··· Entries provided ···

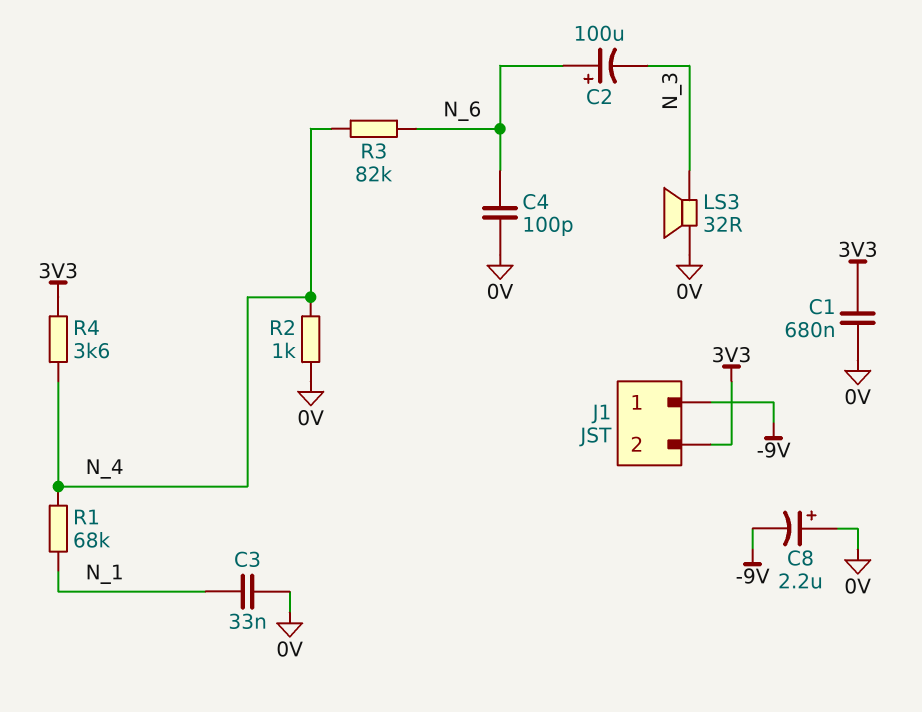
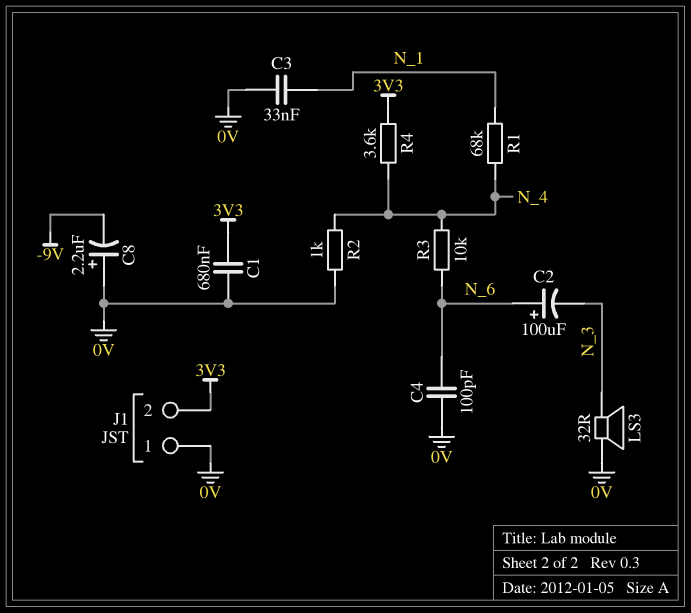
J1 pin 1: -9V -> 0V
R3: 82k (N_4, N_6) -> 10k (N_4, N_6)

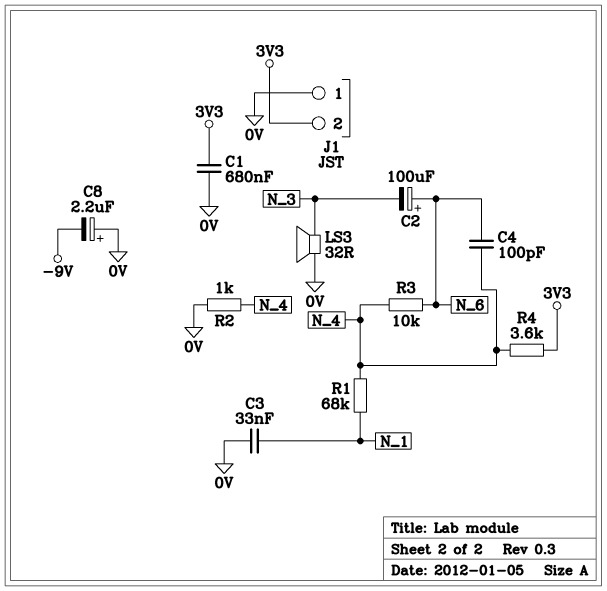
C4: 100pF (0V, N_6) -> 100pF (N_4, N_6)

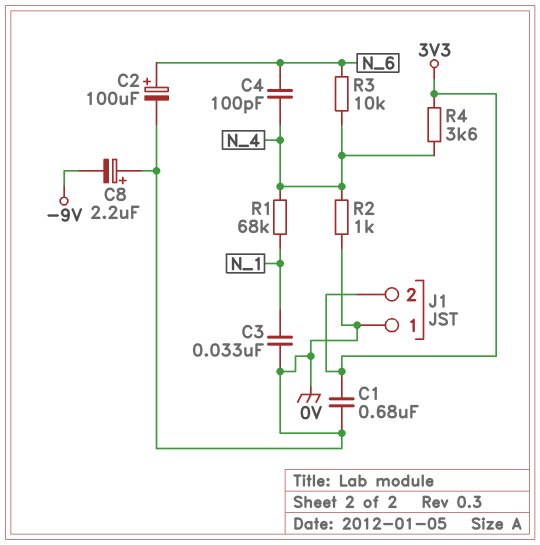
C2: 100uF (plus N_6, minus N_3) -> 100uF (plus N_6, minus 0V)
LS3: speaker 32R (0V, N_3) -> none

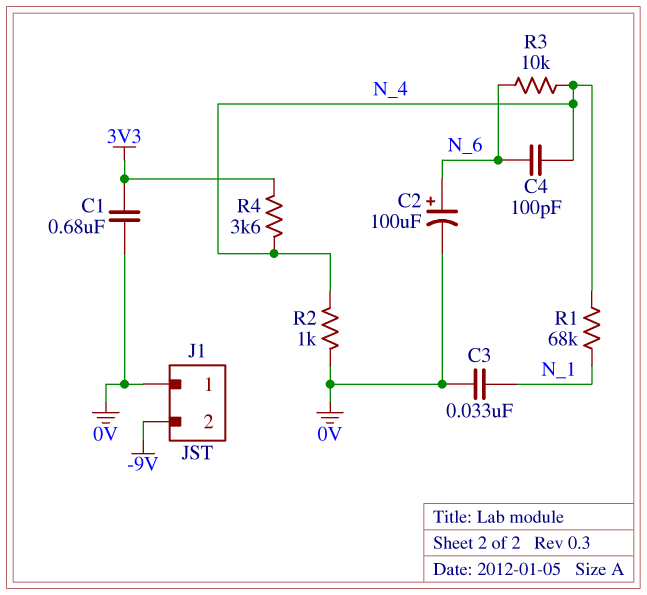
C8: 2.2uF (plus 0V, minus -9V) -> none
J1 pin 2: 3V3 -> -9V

···

> _The problem_
Could you set down nothing but the lines from the one containing "LS3: speaker 32R (0V, N_3) -> none" through the last line of the records above, both ends included, exactly as given and free of pictures?

> _Answer below_
LS3: speaker 32R (0V, N_3) -> none

C8: 2.2uF (plus 0V, minus -9V) -> none
J1 pin 2: 3V3 -> -9V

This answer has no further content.